Work required: Collect every line of the material below that contains the word "kern", and copy each of those lines in full.

* BEGIN Input *

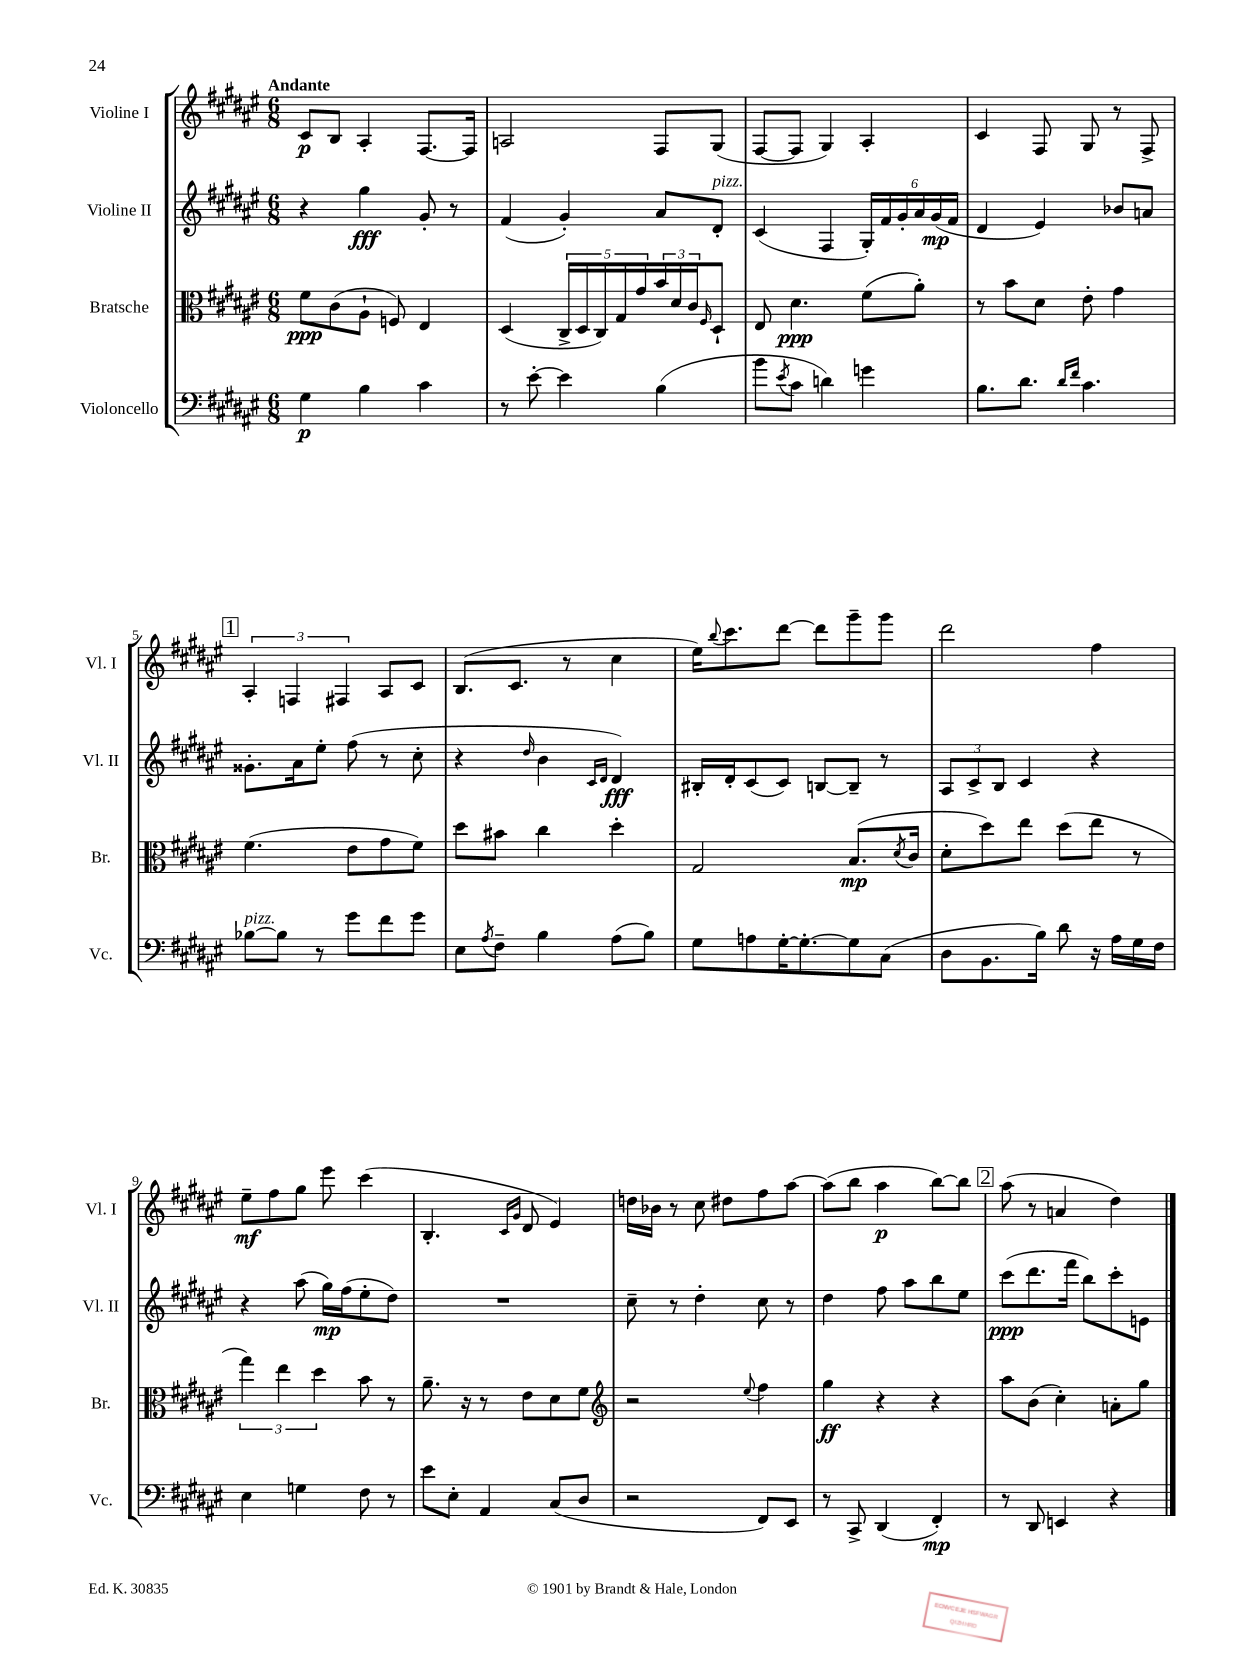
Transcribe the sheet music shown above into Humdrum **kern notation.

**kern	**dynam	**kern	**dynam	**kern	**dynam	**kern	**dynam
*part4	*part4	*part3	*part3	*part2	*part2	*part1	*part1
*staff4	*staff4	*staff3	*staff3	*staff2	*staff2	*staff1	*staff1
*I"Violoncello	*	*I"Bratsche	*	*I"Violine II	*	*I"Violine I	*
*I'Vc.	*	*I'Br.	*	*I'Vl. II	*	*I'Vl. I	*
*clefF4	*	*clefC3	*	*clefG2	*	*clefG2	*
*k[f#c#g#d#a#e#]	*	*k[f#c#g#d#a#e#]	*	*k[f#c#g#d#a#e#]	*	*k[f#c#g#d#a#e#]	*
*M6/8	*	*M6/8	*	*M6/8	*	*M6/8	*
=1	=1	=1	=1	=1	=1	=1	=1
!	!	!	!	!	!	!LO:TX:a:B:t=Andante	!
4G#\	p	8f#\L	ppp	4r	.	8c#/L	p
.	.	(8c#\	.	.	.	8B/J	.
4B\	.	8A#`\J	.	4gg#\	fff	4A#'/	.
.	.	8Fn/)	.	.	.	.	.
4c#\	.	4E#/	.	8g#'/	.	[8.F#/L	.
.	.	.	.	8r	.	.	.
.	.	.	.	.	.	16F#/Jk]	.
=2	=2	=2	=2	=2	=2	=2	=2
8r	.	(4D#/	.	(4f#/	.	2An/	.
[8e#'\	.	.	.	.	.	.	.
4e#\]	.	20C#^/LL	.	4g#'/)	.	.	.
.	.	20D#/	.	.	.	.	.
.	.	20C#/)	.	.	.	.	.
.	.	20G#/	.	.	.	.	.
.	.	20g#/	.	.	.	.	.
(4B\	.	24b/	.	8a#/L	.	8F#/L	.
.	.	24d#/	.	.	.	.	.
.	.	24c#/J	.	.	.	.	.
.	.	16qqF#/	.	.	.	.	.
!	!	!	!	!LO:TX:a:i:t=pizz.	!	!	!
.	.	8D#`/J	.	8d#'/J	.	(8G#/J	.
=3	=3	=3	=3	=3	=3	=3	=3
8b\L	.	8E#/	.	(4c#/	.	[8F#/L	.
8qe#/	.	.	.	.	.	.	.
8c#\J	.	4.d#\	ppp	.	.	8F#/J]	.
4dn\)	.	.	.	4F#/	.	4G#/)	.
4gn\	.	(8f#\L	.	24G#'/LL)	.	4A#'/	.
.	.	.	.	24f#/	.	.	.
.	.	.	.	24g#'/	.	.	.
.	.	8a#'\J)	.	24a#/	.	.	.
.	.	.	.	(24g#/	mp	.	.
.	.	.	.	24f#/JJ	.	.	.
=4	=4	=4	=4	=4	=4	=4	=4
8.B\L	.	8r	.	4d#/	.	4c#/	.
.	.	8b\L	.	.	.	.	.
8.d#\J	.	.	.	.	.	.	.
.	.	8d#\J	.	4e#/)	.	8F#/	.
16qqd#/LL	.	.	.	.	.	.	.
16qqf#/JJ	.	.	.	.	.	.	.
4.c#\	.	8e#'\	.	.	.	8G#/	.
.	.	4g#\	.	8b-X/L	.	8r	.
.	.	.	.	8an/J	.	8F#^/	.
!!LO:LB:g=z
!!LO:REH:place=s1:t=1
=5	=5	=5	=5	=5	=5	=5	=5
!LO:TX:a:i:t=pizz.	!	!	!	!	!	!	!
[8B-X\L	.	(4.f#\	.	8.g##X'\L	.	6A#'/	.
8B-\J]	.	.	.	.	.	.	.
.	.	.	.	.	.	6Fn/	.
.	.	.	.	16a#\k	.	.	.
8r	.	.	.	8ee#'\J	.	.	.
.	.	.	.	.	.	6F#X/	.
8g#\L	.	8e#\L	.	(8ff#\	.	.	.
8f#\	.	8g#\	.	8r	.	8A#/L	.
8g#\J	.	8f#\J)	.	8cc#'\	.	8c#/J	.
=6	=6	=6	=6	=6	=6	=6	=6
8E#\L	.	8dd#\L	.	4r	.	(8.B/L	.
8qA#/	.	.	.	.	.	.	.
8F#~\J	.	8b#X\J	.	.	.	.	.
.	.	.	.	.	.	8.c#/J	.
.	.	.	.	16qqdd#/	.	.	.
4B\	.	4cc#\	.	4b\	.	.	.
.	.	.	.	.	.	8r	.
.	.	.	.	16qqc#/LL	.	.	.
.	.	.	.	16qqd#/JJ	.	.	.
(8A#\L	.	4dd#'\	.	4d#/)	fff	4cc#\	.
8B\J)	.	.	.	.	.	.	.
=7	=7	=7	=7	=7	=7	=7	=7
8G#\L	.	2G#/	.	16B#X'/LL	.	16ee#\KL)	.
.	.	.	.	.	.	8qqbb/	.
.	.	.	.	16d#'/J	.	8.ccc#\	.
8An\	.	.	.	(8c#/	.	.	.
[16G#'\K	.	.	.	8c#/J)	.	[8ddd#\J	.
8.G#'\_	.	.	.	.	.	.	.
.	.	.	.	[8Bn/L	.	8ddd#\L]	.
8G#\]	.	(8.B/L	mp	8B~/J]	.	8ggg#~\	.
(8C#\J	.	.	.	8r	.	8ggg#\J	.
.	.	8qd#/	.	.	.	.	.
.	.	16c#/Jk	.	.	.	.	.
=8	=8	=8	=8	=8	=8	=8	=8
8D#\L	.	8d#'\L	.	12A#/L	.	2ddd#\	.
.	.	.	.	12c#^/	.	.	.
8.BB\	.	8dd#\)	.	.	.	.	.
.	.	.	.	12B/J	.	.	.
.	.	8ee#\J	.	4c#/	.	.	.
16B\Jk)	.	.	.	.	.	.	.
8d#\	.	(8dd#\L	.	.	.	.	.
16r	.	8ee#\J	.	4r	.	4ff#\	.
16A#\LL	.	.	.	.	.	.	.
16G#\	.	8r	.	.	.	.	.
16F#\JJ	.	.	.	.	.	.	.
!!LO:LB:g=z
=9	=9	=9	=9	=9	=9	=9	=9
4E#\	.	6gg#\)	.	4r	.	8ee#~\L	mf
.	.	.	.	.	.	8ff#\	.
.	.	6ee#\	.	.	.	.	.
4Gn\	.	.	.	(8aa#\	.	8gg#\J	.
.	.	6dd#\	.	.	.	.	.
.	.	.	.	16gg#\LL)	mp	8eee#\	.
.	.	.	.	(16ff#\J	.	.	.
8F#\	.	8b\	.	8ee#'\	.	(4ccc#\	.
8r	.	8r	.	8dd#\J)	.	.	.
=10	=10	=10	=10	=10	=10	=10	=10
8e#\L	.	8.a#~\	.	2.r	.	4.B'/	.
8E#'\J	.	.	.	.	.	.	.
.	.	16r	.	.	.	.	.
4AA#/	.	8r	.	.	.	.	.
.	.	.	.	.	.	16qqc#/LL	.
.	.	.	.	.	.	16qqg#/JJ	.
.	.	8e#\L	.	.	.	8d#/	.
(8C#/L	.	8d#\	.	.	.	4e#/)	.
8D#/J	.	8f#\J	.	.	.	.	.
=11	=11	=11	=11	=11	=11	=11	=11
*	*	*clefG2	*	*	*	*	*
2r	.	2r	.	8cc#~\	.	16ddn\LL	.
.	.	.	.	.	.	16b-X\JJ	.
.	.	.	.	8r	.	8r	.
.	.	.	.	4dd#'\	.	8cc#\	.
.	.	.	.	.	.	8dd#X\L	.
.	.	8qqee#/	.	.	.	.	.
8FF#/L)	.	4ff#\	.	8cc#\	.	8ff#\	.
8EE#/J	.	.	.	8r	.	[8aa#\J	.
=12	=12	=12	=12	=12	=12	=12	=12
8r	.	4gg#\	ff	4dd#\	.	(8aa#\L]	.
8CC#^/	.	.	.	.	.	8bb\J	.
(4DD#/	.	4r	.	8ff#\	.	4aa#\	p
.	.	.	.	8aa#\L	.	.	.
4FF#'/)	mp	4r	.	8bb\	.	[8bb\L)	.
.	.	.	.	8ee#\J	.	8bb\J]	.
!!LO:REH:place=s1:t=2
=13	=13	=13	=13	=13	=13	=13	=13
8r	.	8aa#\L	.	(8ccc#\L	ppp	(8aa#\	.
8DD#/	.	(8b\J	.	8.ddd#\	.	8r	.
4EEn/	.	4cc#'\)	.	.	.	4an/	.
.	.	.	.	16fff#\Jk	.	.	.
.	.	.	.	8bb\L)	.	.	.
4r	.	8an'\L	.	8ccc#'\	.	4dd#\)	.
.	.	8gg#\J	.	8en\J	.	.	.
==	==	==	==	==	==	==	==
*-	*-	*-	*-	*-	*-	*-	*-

* END Input *

Answer below:
Transcribe the sheet music shown above into Humdrum **kern notation.
**kern	**dynam	**kern	**dynam	**kern	**dynam	**kern	**dynam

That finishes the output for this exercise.